(Supplied material)

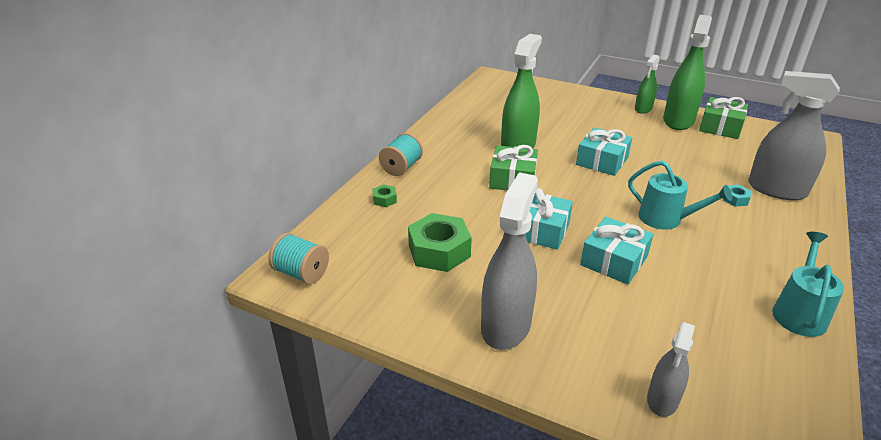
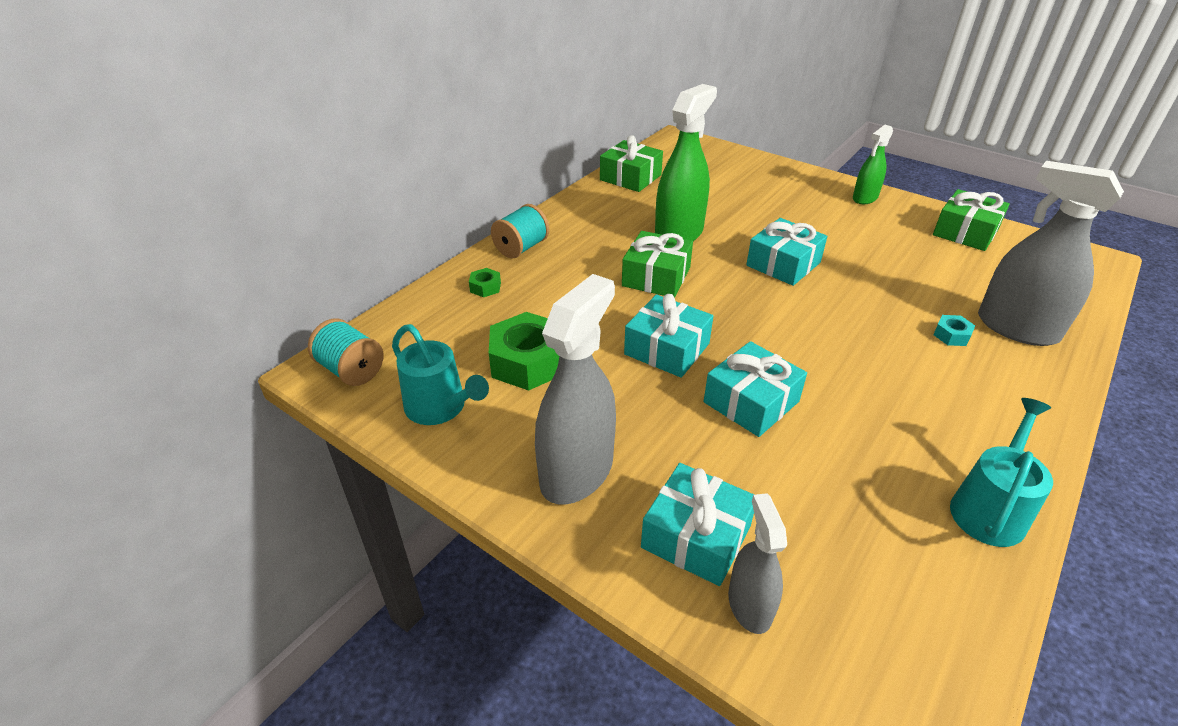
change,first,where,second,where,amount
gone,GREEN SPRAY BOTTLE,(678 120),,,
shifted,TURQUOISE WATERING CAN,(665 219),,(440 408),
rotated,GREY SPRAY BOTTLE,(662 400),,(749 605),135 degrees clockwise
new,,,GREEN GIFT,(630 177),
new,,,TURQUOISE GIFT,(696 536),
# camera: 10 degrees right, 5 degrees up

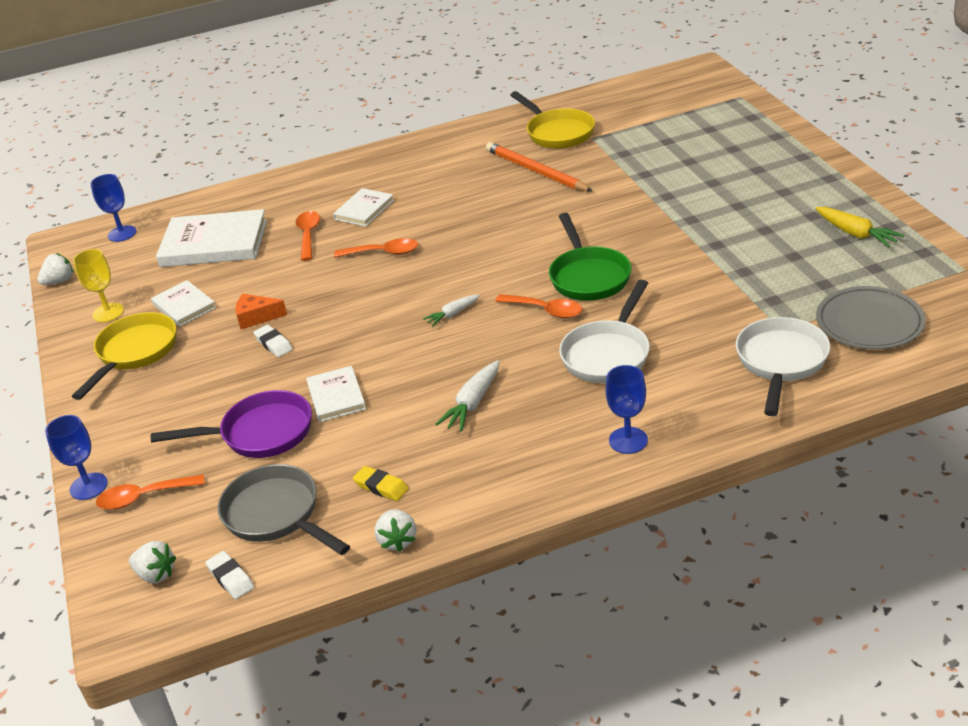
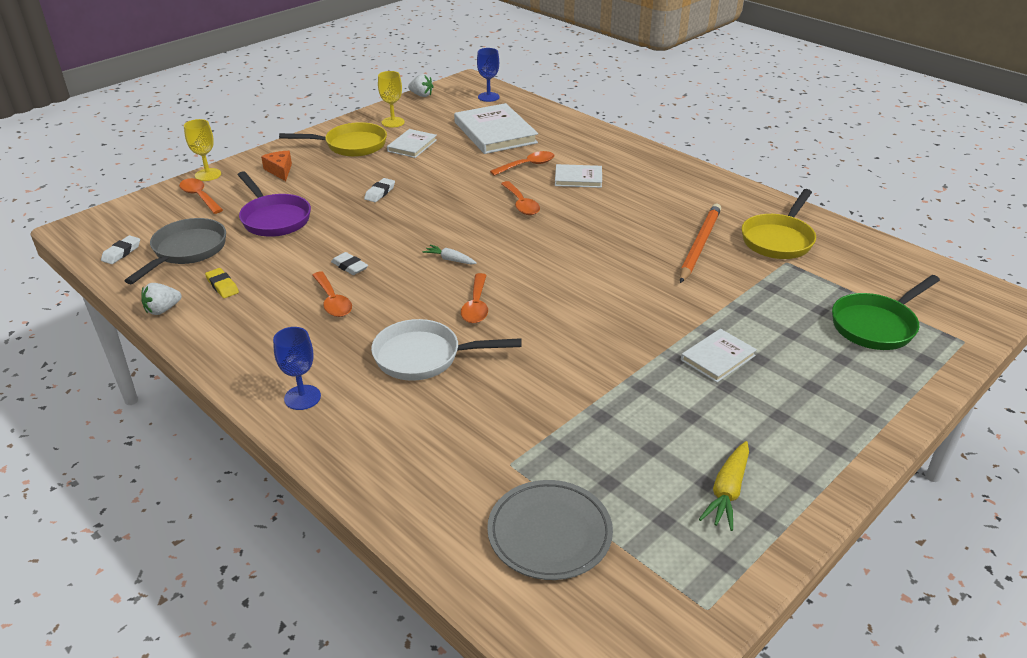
change,first,where,second,where,amount
shifted,GREEN PAN,(588 276),,(876 325),
shifted,ORANGE CHEESE,(256 317),,(280 170),
gone,WHITE PAN,(781 362),,,
swapped,WHITE CARROT,(472 403),ORANGE SPOON,(332 301),
shifted,WHITE BOOK,(336 396),,(718 358),
repainted,BLUE GOBLET,(88 486),YELLOW GOBLET,(208 175),
rotated,YELLOW ERASER,(381 487),,(222 286),45 degrees counterclockwise
gone,WHITE STRAWBERRY,(156 574),,,
new,,,WHITE ERASER,(350 266),
# camera: 60 degrees right, 0 degrees up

(End Supplied material)

Try it
Go over the data and return every line that includes the word "SPRAY".

Solution for this task
gone,GREEN SPRAY BOTTLE,(678 120),,,
rotated,GREY SPRAY BOTTLE,(662 400),,(749 605),135 degrees clockwise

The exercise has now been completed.